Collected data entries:

+===+

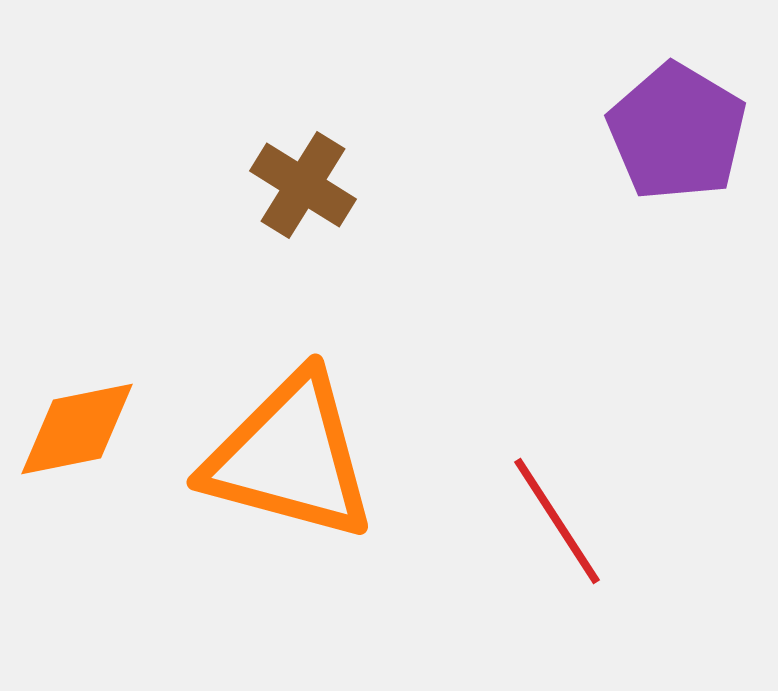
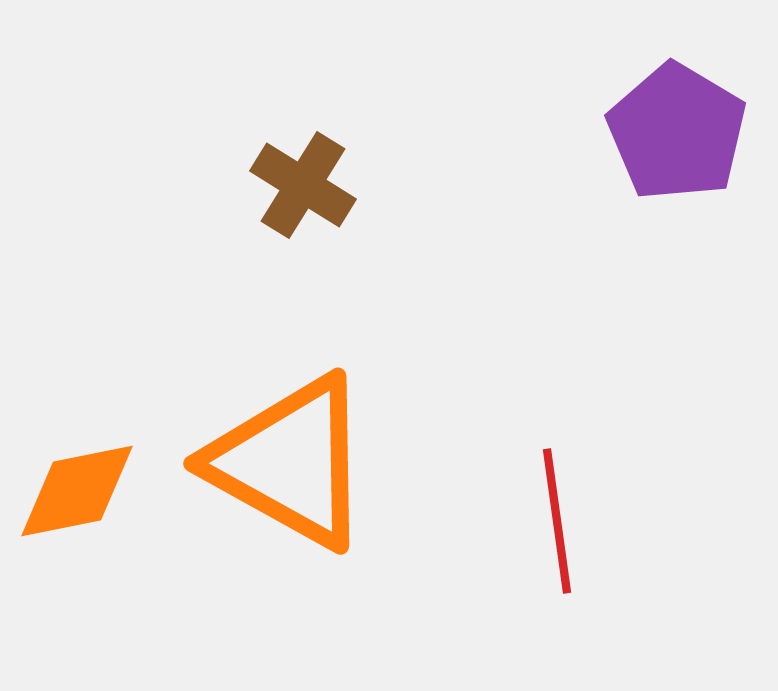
orange diamond: moved 62 px down
orange triangle: moved 5 px down; rotated 14 degrees clockwise
red line: rotated 25 degrees clockwise
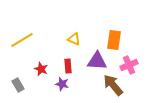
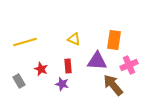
yellow line: moved 3 px right, 2 px down; rotated 15 degrees clockwise
gray rectangle: moved 1 px right, 4 px up
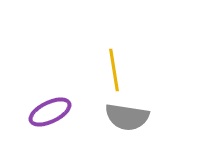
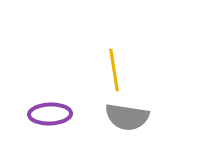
purple ellipse: moved 2 px down; rotated 24 degrees clockwise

+===+

## Exercise
Please transcribe every line of the listing above word for word, leaving the pictures out.

## The result
orange diamond: moved 62 px down
orange triangle: moved 5 px down; rotated 14 degrees clockwise
red line: rotated 25 degrees clockwise
yellow line: moved 3 px right, 2 px down; rotated 15 degrees clockwise
gray rectangle: moved 1 px right, 4 px up
purple ellipse: moved 2 px down; rotated 24 degrees clockwise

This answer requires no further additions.